◆ REQUEST ◆
From the entries that follow, pick out all lines holding "none".

-- Opening Marker --

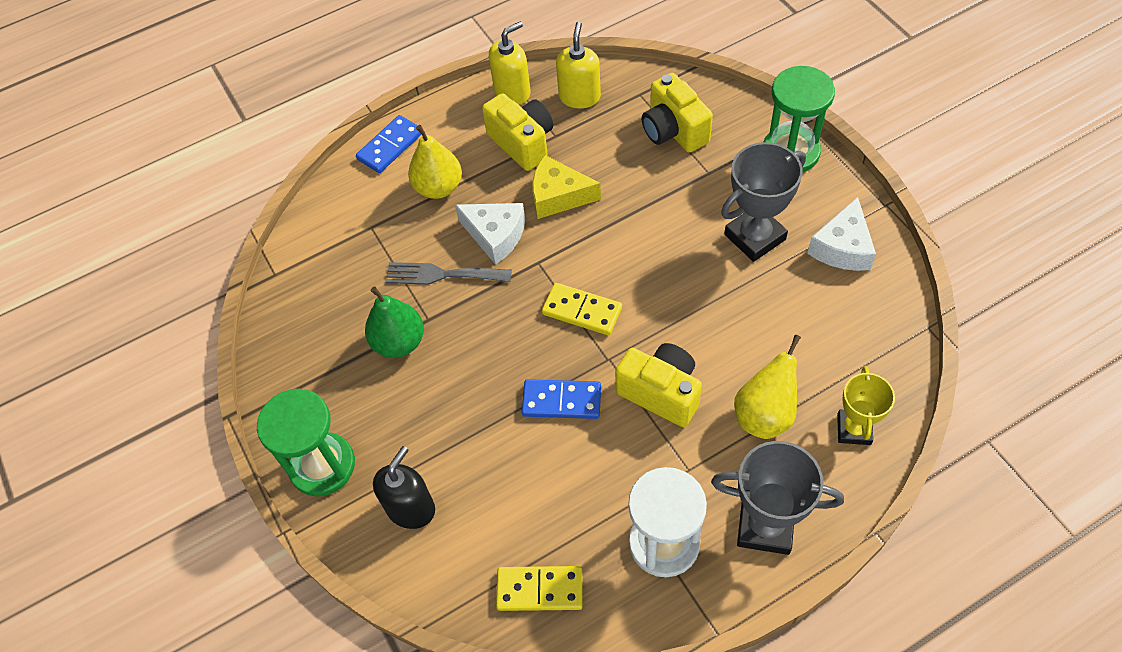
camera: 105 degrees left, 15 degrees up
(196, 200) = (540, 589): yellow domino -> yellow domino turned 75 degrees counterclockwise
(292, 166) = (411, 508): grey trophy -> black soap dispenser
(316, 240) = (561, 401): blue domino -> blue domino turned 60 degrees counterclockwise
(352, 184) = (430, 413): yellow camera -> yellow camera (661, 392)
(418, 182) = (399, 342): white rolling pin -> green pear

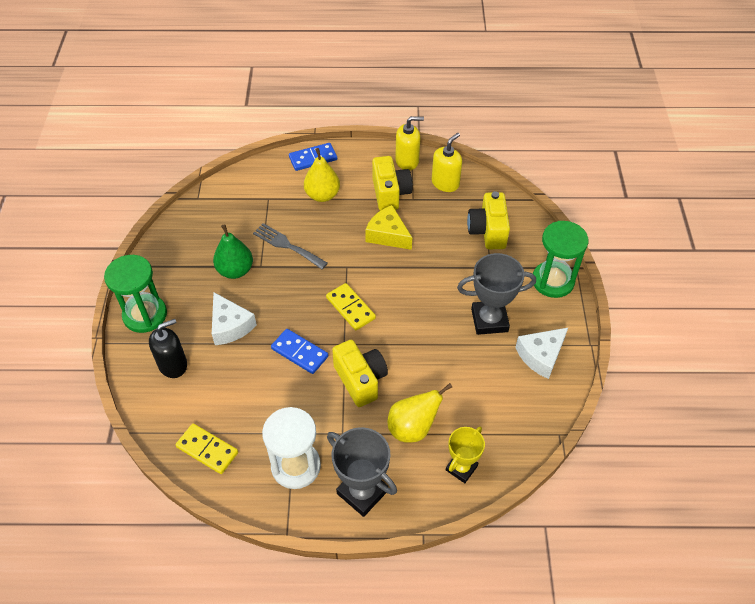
camera: 25 degrees right, 5 degrees down
(495, 235) = (334, 239): white cheese -> white cheese (230, 326)

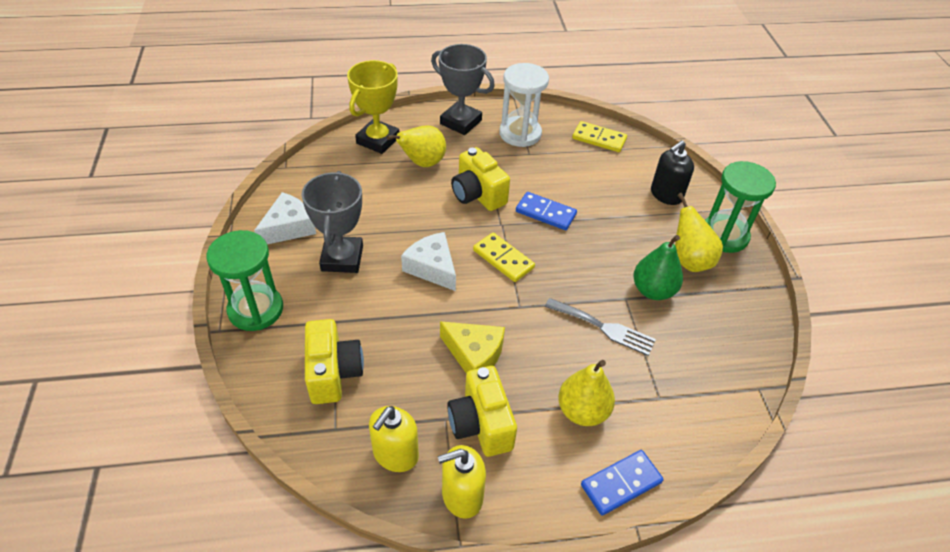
camera: 170 degrees right, 5 degrees down
(191, 294) = (689, 260): none -> yellow pear
(230, 326) = (628, 232): white cheese -> white cheese (432, 268)
(461, 468) = (378, 140): yellow trophy -> yellow trophy, size x1.54
(489, 320) = (342, 258): grey trophy -> grey trophy turned 75 degrees counterclockwise

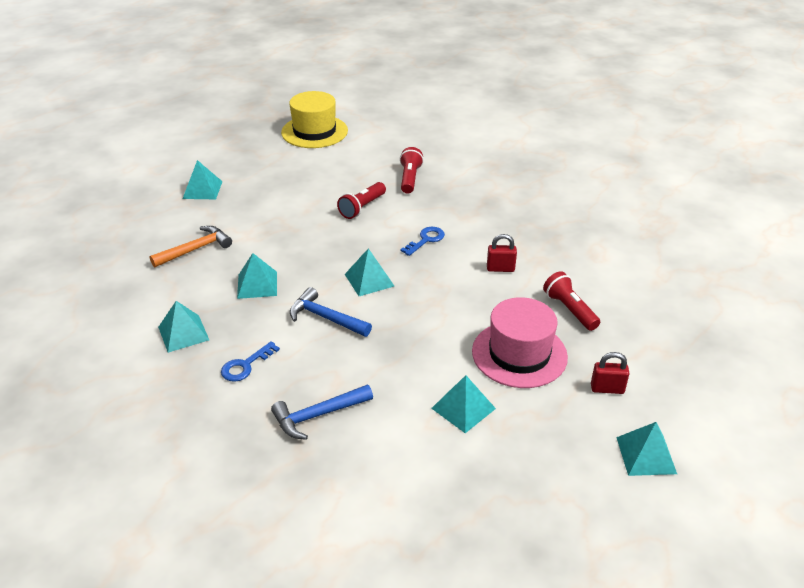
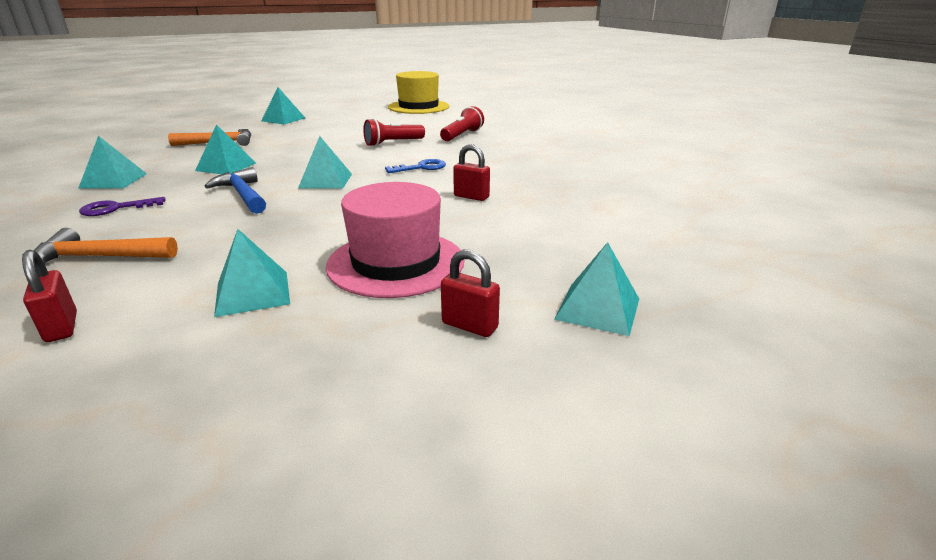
camera: 25 degrees right, 10 degrees down
(245, 365) = (116, 208): blue key -> purple key
(318, 415) = (100, 257): blue hammer -> orange hammer
(387, 472) = (61, 327): none -> red padlock
(569, 310) = (512, 241): red flashlight -> none
(646, 455) = (432, 431): turquoise pyramid -> turquoise pyramid (598, 308)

-- Closing Marker --

◆ RESULT OF THE EXERCISE ◆
(191, 294) = (689, 260): none -> yellow pear
(387, 472) = (61, 327): none -> red padlock
(569, 310) = (512, 241): red flashlight -> none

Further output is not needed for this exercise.